Prompt
Your copy should match the records below word for word and contain no pictures.

Available records
###

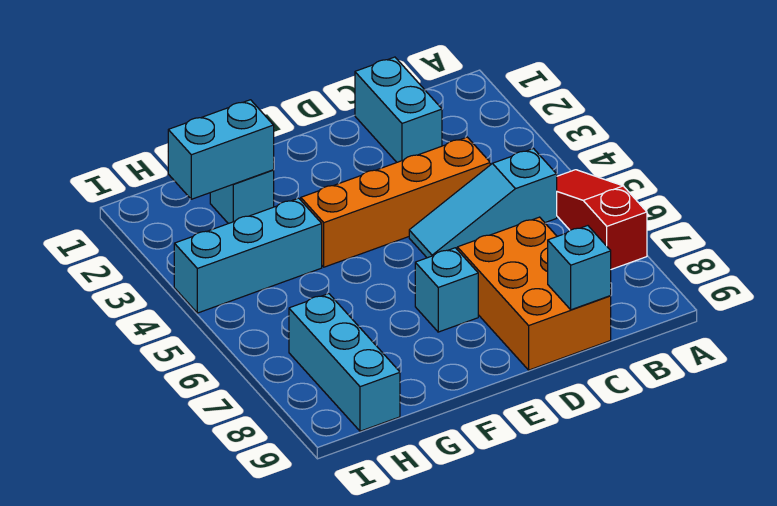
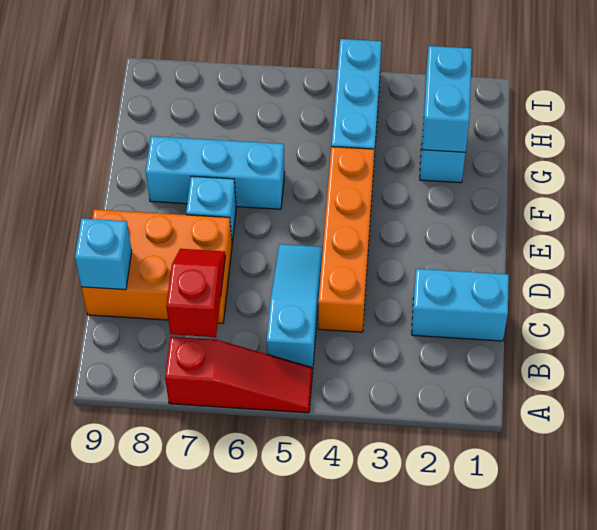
none -> red slope B7:C7 level 2 top B
cyan brick H7:H9 level 1 -> cyan brick F6:F8 level 1

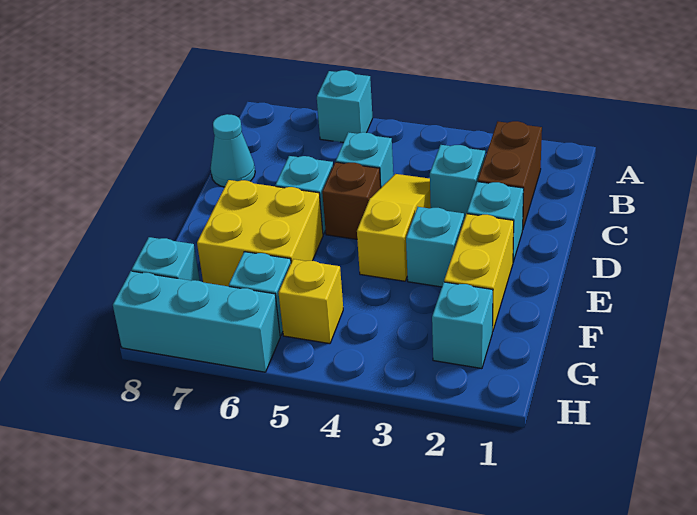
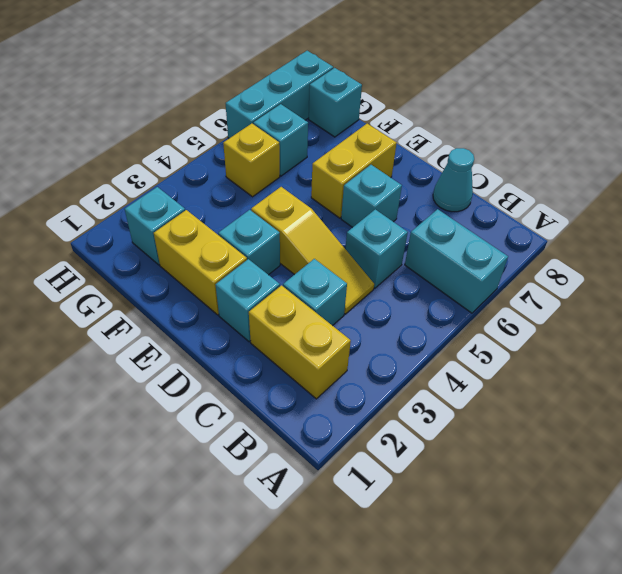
cyan brick A6 level 1 -> cyan brick A6:B6 level 1
brown brick B2:C2 level 1 -> yellow brick B2:C2 level 1
brown brick D5 level 1 -> none
yellow brick E6:F7 level 1 -> yellow brick E6:E7 level 1

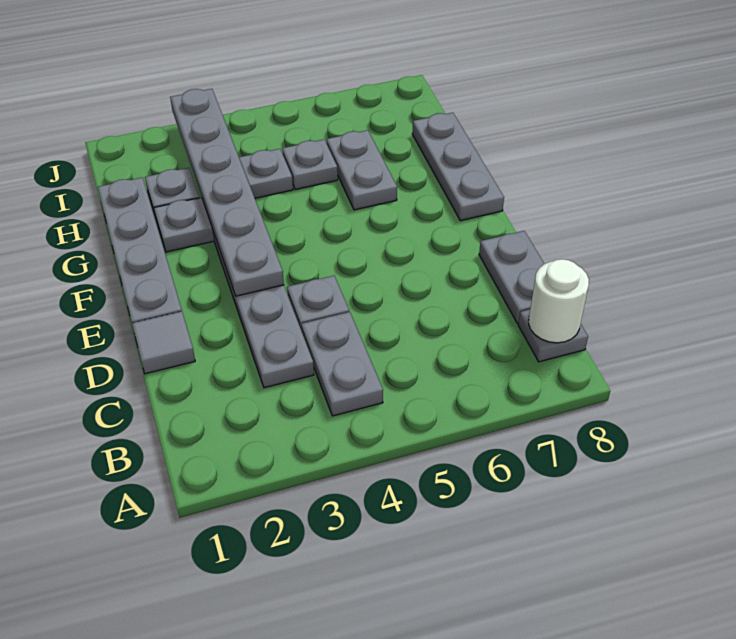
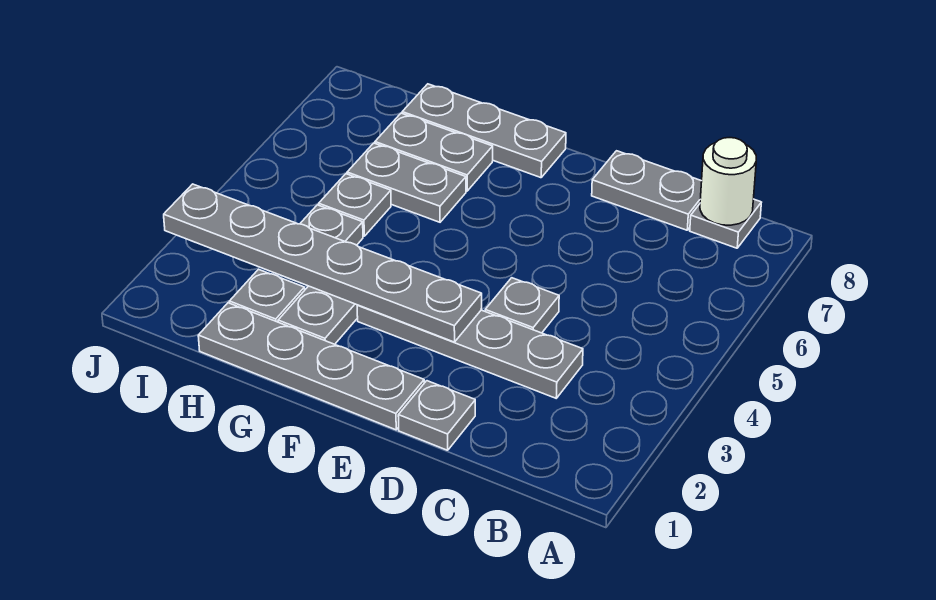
grey plate B4:C4 level 1 -> grey plate G7:H7 level 1
grey tile D1 level 1 -> grey plate D1 level 1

###

Task result
none -> red slope B7:C7 level 2 top B
cyan brick H7:H9 level 1 -> cyan brick F6:F8 level 1

cyan brick A6 level 1 -> cyan brick A6:B6 level 1
brown brick B2:C2 level 1 -> yellow brick B2:C2 level 1
brown brick D5 level 1 -> none
yellow brick E6:F7 level 1 -> yellow brick E6:E7 level 1

grey plate B4:C4 level 1 -> grey plate G7:H7 level 1
grey tile D1 level 1 -> grey plate D1 level 1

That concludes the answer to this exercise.